Problem: Using the listing below, give again exactly the lines from the line with "blue triangle: (81, 43)" to the line with "brown triangle: (169, 233)", inclusive, without the pictures.

Data for this exercise:
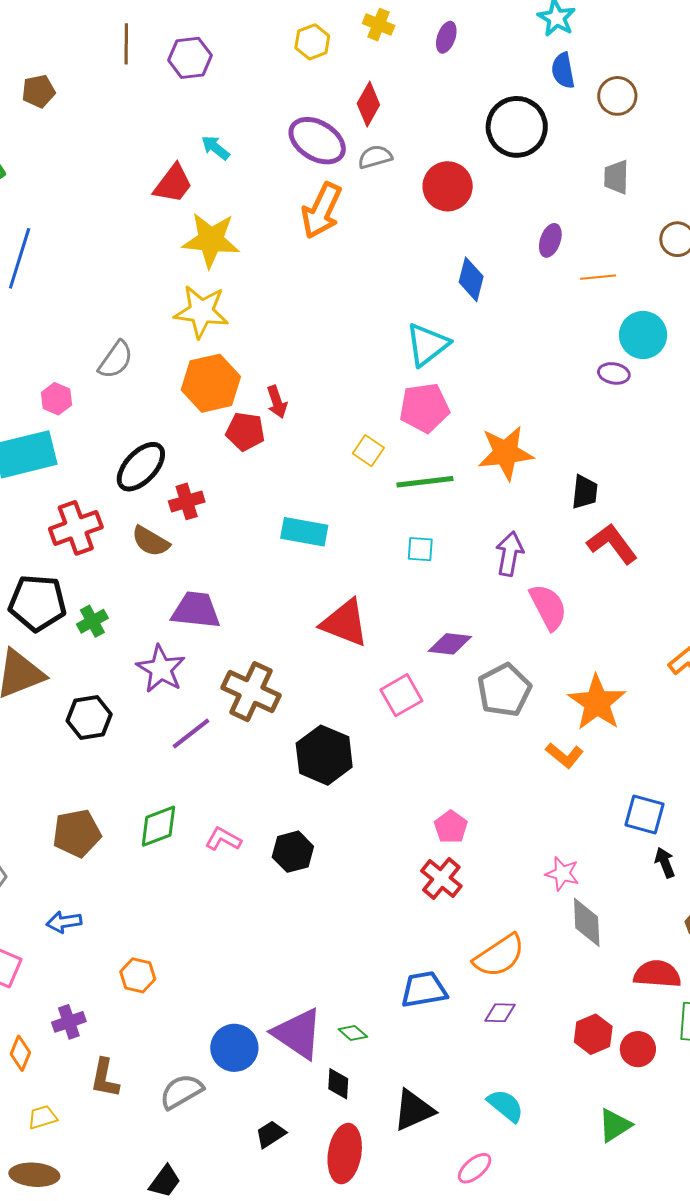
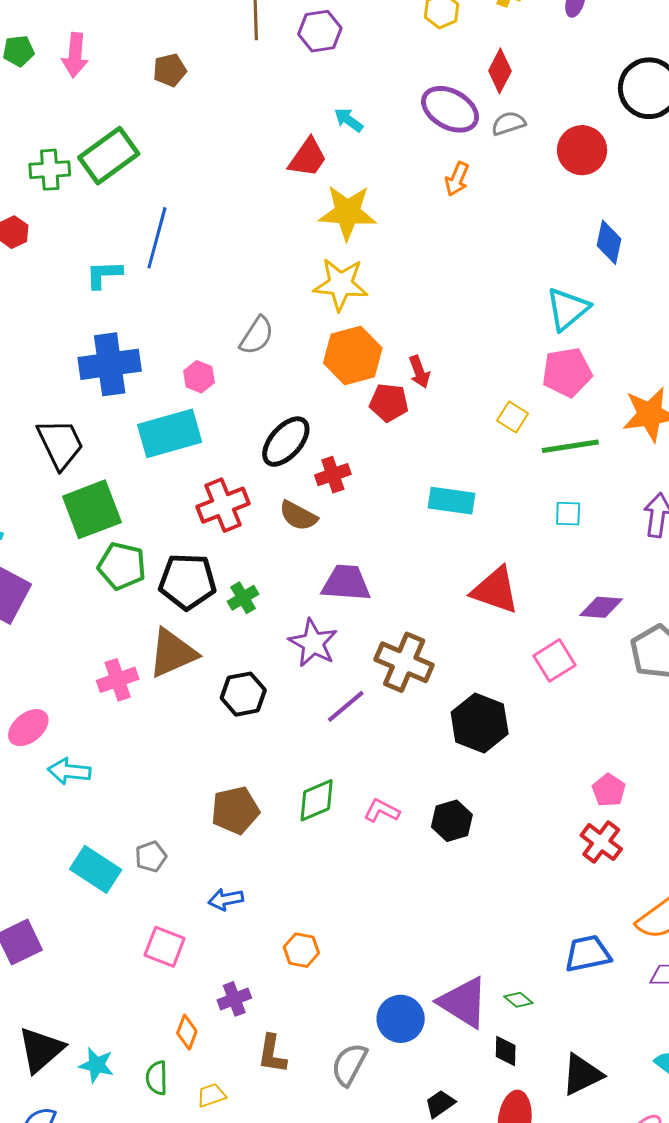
orange arrow: (322, 211) -> (457, 179), size x0.6
gray semicircle: (181, 1091) -> (349, 1064), turned -30

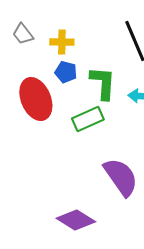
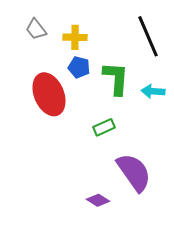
green rectangle: (88, 119) -> (104, 127), moved, size x0.7
purple diamond: (76, 220) -> (98, 200), moved, size x0.6

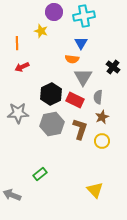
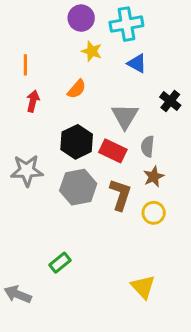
yellow star: (41, 31) -> (92, 51), moved
blue triangle: (81, 43) -> (137, 63), moved, turned -32
orange semicircle: (72, 59) -> (77, 89), moved, turned -56
red arrow: (22, 67) -> (33, 101), turned 128

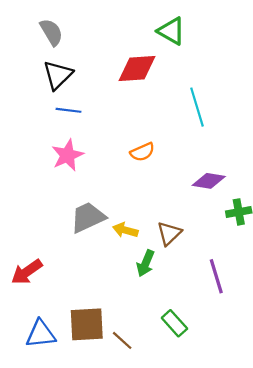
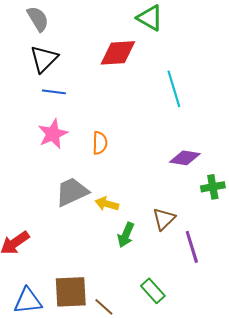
orange semicircle: (142, 152) -> (100, 143), moved, turned -65
brown triangle: (169, 233) -> (164, 219), moved

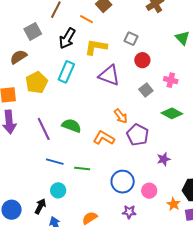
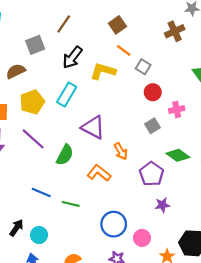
orange line: (87, 19) -> (124, 50), moved
purple triangle: (109, 75) -> (93, 127), moved
pink cross: (171, 80) -> (177, 109), moved, turned -32
green semicircle: (71, 126) -> (65, 155), turned 90
purple line: (44, 129) -> (33, 139), moved, turned -30
purple pentagon: (138, 135) -> (152, 174), moved
cyan circle: (58, 190) -> (39, 235), moved
black arrow: (40, 206) -> (16, 228), moved

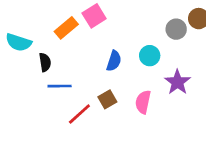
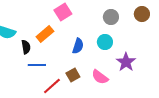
orange rectangle: (66, 28) -> (45, 34), moved
gray circle: (176, 29) -> (111, 17), moved
pink semicircle: (143, 102) -> (100, 77), turned -66

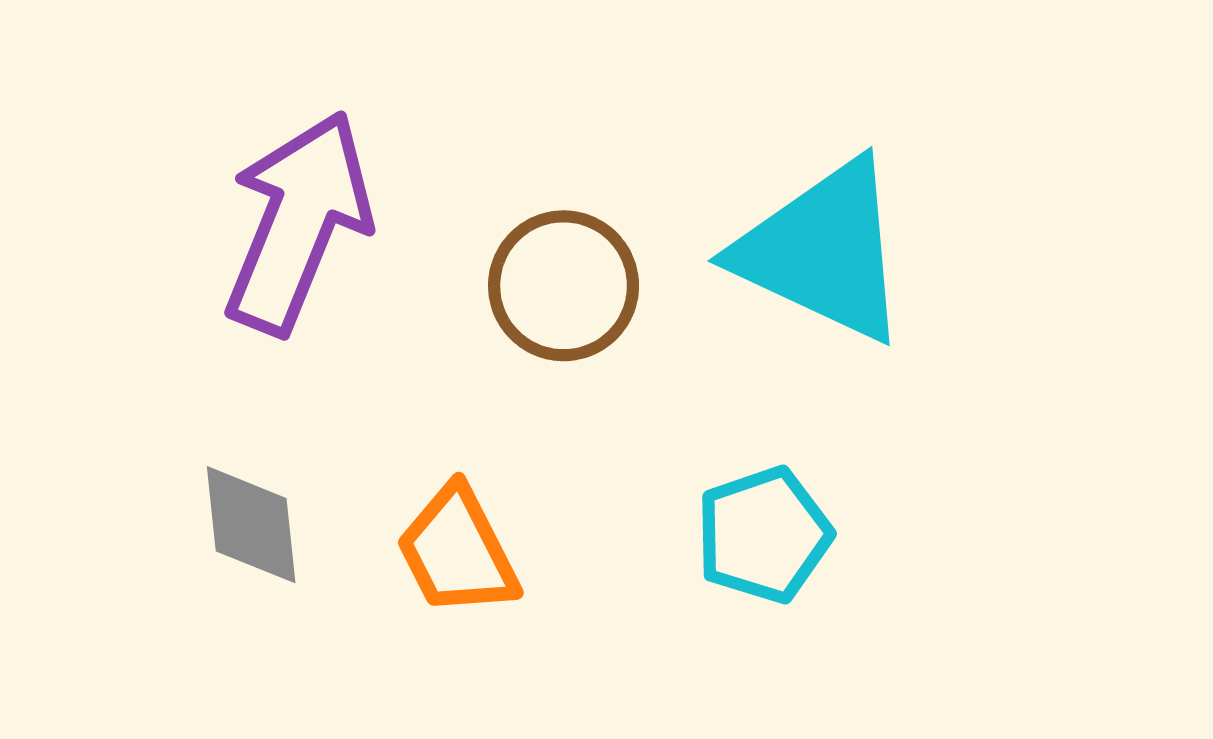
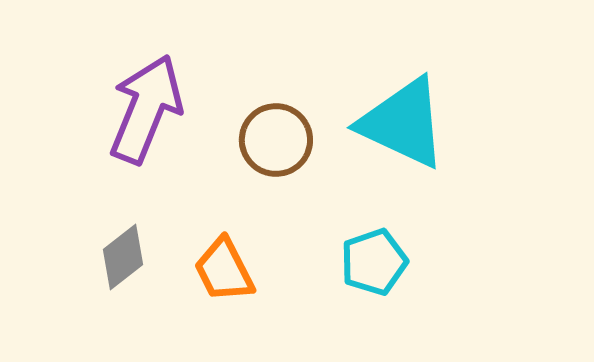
gray diamond: (251, 525) -> (123, 257), turned 58

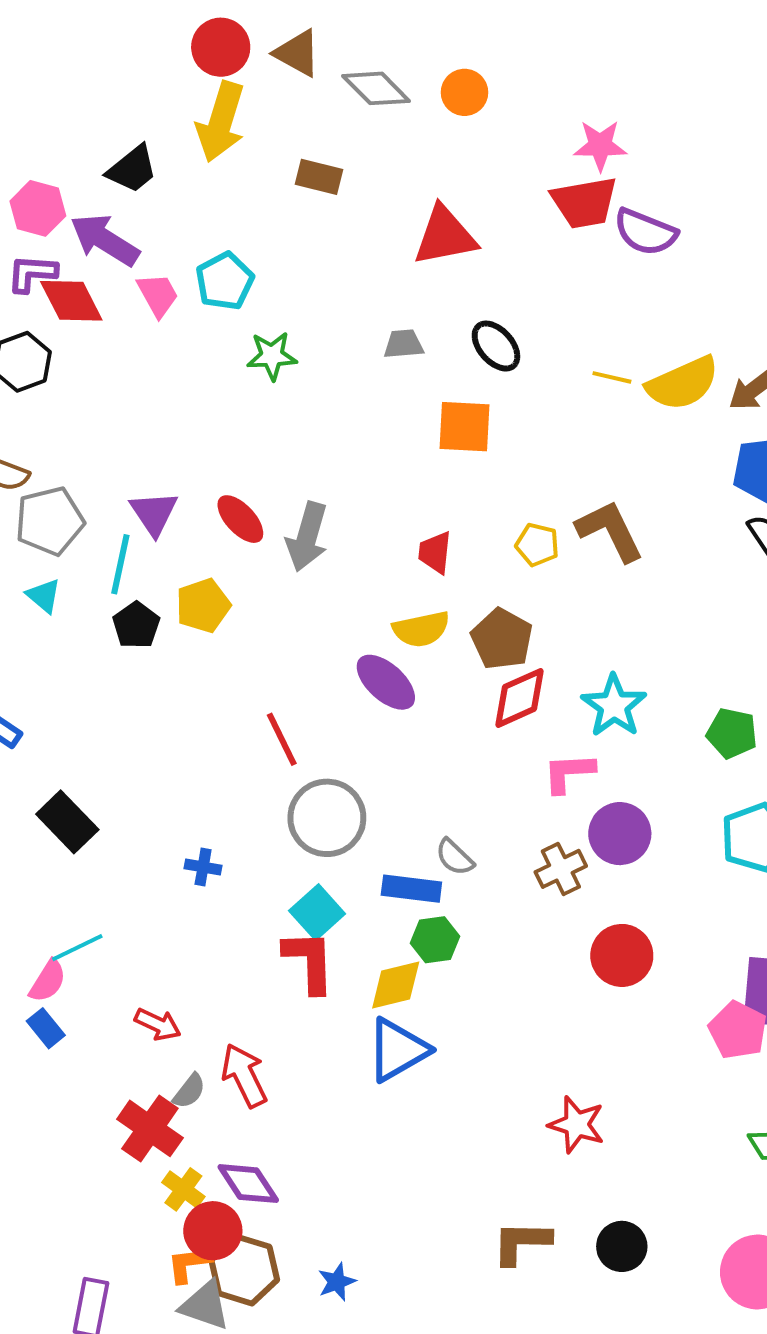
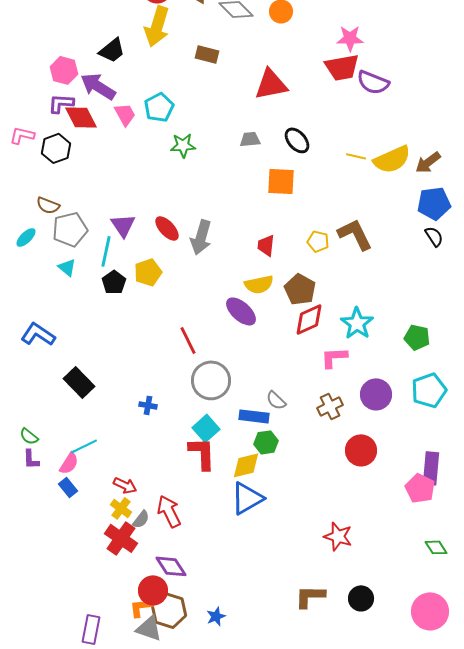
purple circle: (620, 834) -> (376, 394), moved
yellow cross: (183, 1189) -> (121, 508), moved

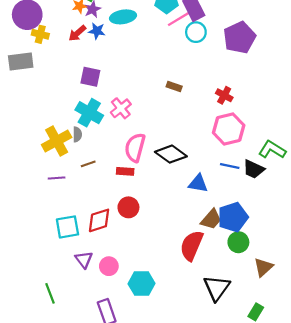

Written response:
blue triangle: (81, 43) -> (137, 63), moved, turned -32
orange semicircle: (72, 59) -> (77, 89), moved, turned -56
red arrow: (22, 67) -> (33, 101), turned 128

orange semicircle: (142, 152) -> (100, 143), moved, turned -65
brown triangle: (169, 233) -> (164, 219), moved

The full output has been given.